§ What you are asked to do
Every line below that contains the word "STEPPER" must be copied.

(Records from a data source)
- - - - -

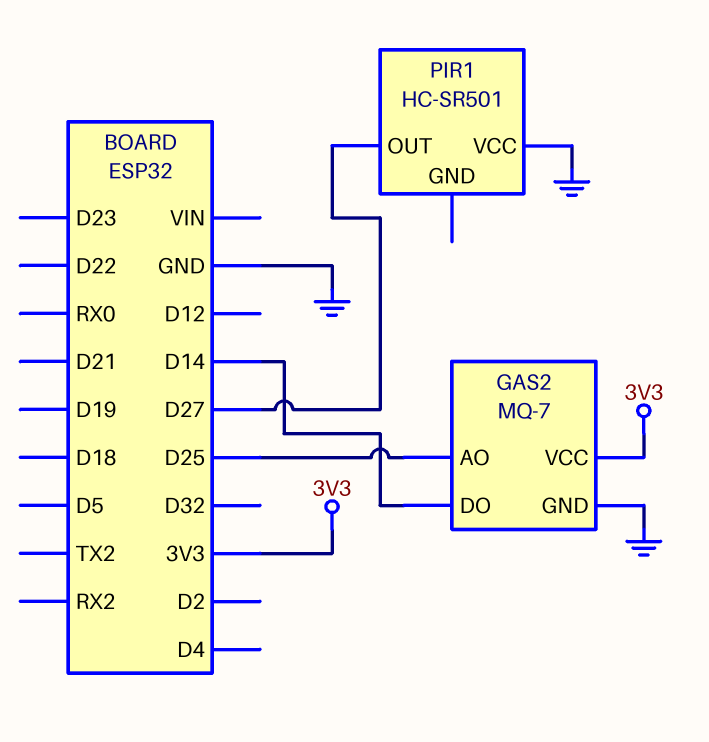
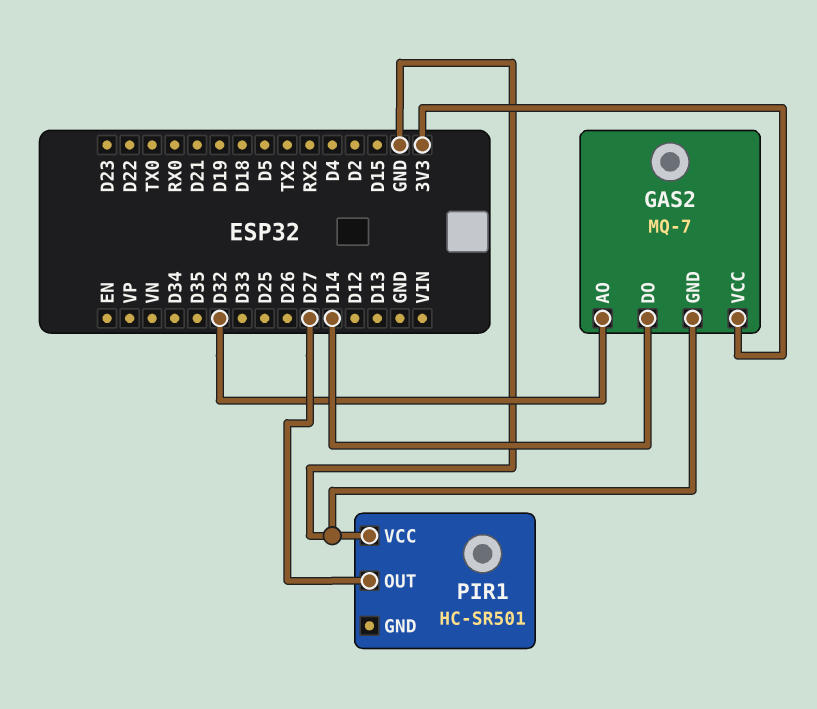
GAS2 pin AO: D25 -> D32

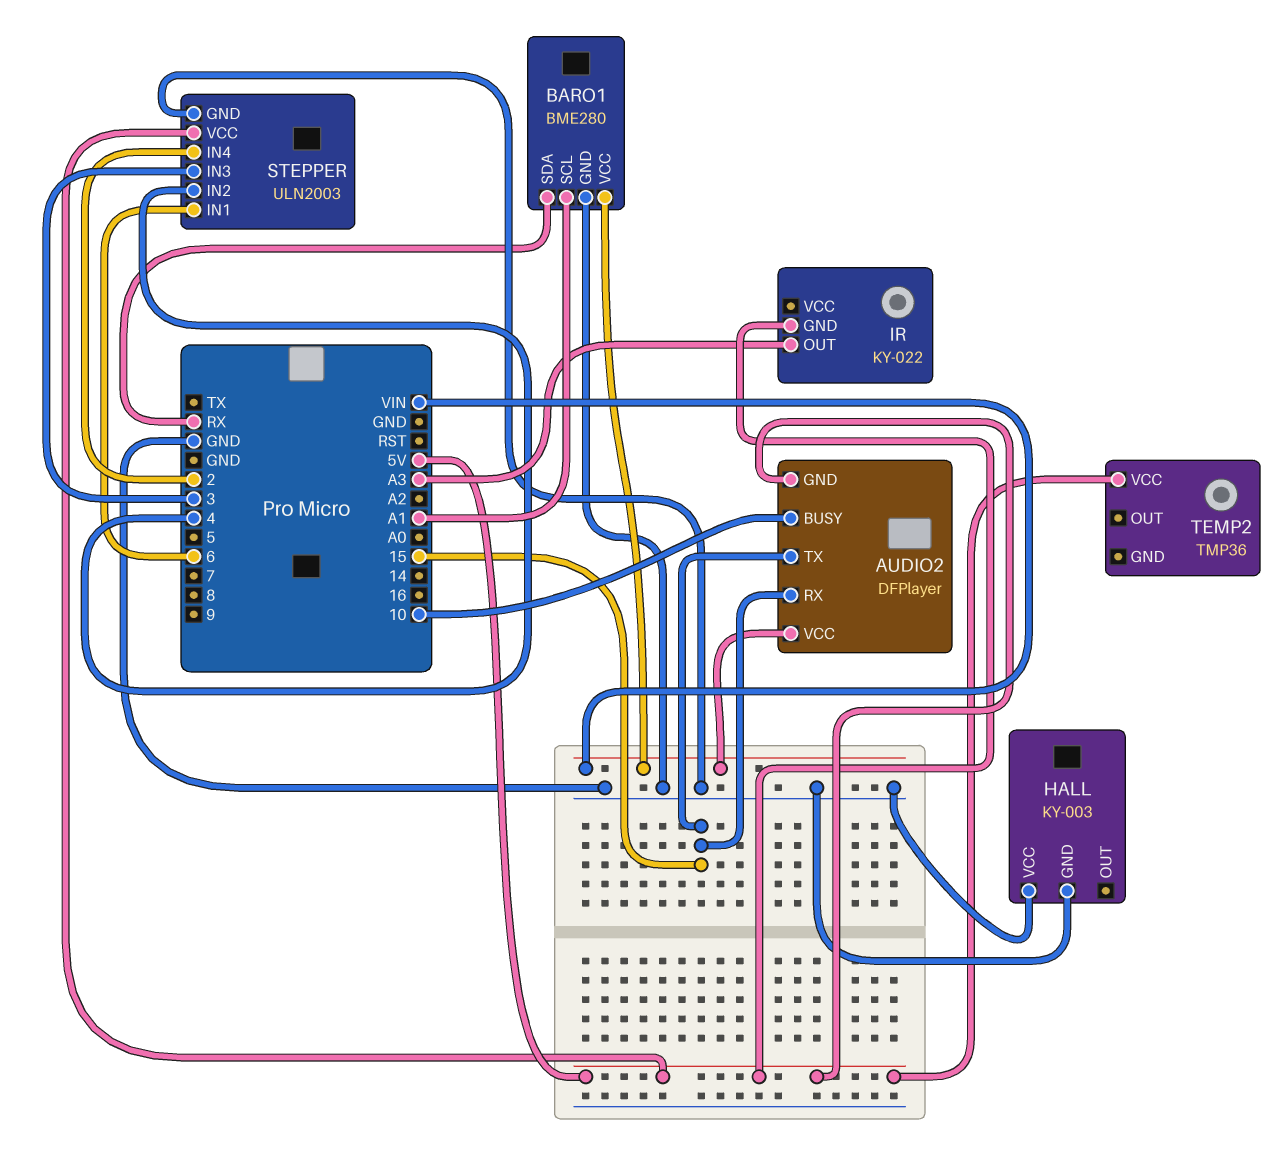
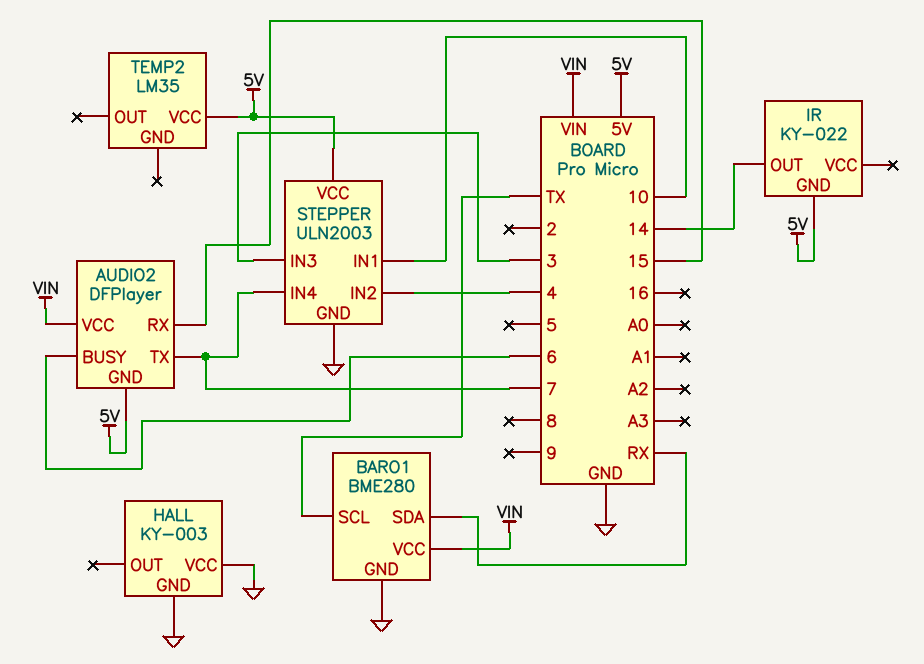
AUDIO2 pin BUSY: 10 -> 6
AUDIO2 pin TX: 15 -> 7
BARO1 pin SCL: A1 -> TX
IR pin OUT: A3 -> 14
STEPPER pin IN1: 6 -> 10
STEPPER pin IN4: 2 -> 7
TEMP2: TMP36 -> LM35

- - - - -

§ Task response
STEPPER pin IN1: 6 -> 10
STEPPER pin IN4: 2 -> 7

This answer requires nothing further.